• YOUR OBJECTIVE
From the top of the records below down to the line containing "brown watering can: 1 -> 2", reproduce every line exactly.

• Object state comparisons
******
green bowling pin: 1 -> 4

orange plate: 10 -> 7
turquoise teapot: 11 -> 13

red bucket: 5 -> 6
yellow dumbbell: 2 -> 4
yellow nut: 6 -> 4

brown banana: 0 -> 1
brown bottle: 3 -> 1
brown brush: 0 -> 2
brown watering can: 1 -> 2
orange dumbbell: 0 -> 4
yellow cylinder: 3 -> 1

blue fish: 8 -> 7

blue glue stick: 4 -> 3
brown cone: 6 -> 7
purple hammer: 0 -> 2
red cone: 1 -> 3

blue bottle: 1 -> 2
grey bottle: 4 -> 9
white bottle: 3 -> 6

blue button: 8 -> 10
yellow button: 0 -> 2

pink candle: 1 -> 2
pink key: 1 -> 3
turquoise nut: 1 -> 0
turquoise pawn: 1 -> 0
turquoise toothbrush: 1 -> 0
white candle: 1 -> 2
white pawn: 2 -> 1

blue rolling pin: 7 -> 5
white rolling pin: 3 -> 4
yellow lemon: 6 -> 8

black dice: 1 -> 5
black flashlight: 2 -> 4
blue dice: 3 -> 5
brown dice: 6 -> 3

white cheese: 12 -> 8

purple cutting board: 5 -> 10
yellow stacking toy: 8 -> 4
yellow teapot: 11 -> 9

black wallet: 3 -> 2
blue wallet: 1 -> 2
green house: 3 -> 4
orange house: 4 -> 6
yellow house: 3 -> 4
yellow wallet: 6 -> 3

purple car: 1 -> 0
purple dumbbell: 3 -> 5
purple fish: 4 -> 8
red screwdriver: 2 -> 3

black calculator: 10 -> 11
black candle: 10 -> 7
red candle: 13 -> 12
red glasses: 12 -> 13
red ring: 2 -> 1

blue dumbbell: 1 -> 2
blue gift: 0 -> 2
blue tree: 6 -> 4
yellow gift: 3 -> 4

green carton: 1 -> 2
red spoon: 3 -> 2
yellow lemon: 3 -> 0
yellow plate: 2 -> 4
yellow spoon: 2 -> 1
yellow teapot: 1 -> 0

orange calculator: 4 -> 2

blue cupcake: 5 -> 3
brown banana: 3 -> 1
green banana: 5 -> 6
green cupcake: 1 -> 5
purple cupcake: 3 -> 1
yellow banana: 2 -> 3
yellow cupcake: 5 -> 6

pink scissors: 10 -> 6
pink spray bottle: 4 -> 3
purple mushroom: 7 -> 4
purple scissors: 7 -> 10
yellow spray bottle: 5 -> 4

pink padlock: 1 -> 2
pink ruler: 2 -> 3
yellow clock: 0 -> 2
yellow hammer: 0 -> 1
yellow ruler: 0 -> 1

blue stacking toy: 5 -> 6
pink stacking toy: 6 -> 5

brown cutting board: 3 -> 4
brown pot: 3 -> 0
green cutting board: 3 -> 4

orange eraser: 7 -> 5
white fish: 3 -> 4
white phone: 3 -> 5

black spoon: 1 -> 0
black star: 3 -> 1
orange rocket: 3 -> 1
******
• TASK ANSWER
green bowling pin: 1 -> 4

orange plate: 10 -> 7
turquoise teapot: 11 -> 13

red bucket: 5 -> 6
yellow dumbbell: 2 -> 4
yellow nut: 6 -> 4

brown banana: 0 -> 1
brown bottle: 3 -> 1
brown brush: 0 -> 2
brown watering can: 1 -> 2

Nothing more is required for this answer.